▶ _THE TASK_
The records that follow are to be printed exactly, with no images.

■ ■ ■

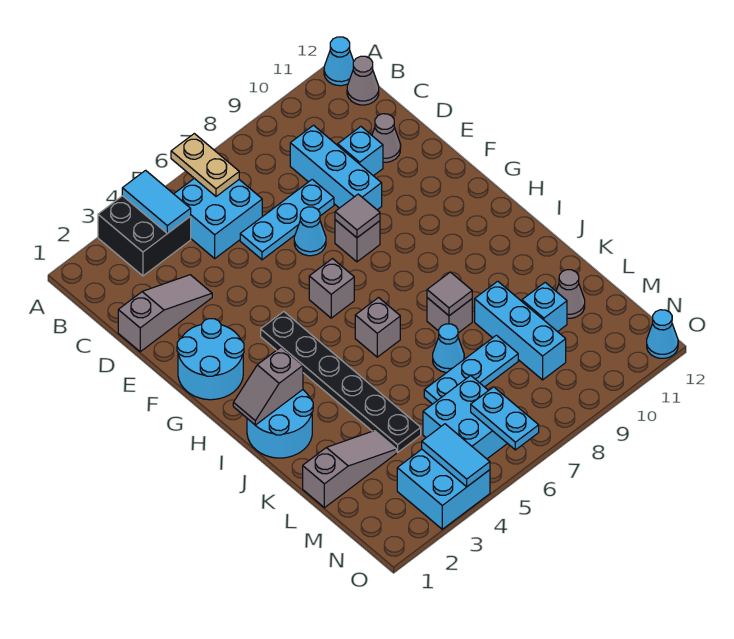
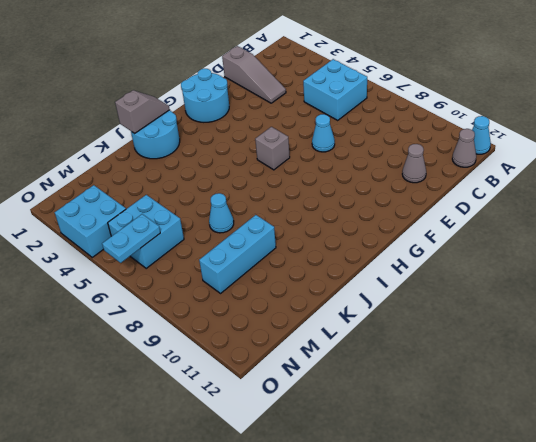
grey slope I1:J1 level 2 top J -> grey slope I1:I2 level 2 top 2
none -> black brick A3:B4 level 1
none -> cyan brick C9:E9 level 1
none -> cyan plate D6:D8 level 1
none -> cyan brick D10 level 1

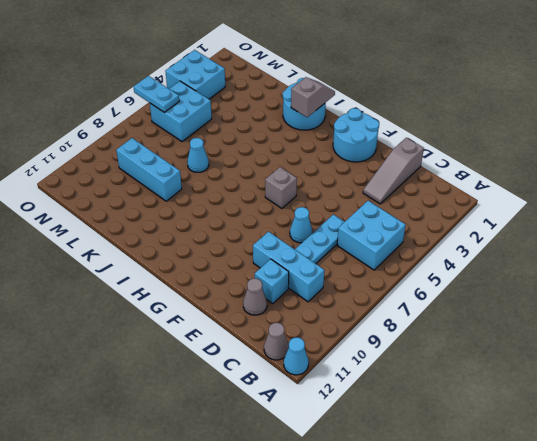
none -> black brick A3:B4 level 1
none -> grey brick F8 level 1
none -> black plate G4:L4 level 1
none -> grey brick I6 level 1

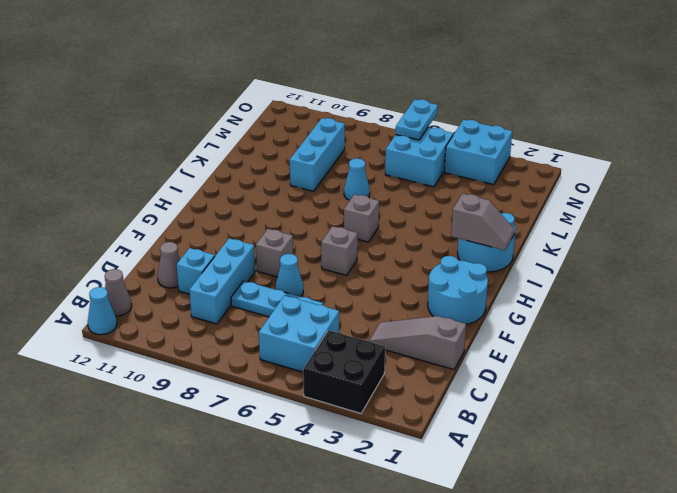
none -> black plate G4:L4 level 1
none -> grey brick J8 level 1
none -> grey slope L1:L3 level 1 top 1
none -> cyan plate L6:L8 level 1

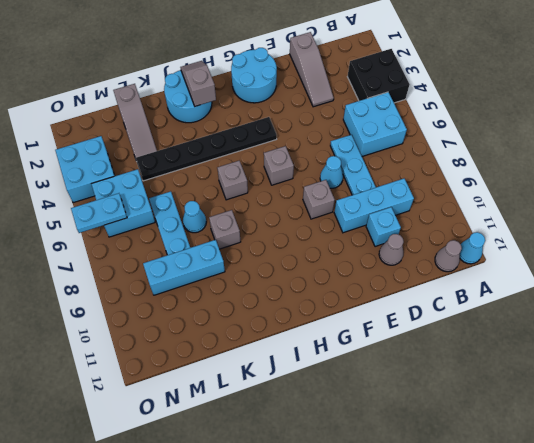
none -> cyan brick L10 level 1
none -> grey cone L11 level 1
none -> cyan cone O12 level 1
none -> cyan tile A4:B4 level 2

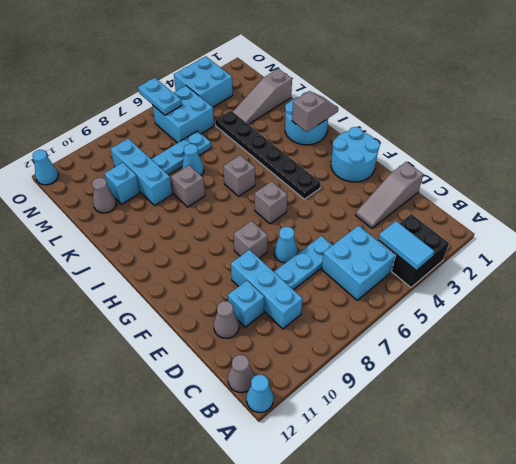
none -> tan plate A6:B6 level 2
none -> grey tile F8 level 2
none -> grey tile J8 level 2
none -> cyan tile N4:O4 level 2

■ ■ ■

▶ _RESPONSE_
grey slope I1:J1 level 2 top J -> grey slope I1:I2 level 2 top 2
none -> black brick A3:B4 level 1
none -> cyan brick C9:E9 level 1
none -> cyan plate D6:D8 level 1
none -> cyan brick D10 level 1

none -> black brick A3:B4 level 1
none -> grey brick F8 level 1
none -> black plate G4:L4 level 1
none -> grey brick I6 level 1

none -> black plate G4:L4 level 1
none -> grey brick J8 level 1
none -> grey slope L1:L3 level 1 top 1
none -> cyan plate L6:L8 level 1

none -> cyan brick L10 level 1
none -> grey cone L11 level 1
none -> cyan cone O12 level 1
none -> cyan tile A4:B4 level 2

none -> tan plate A6:B6 level 2
none -> grey tile F8 level 2
none -> grey tile J8 level 2
none -> cyan tile N4:O4 level 2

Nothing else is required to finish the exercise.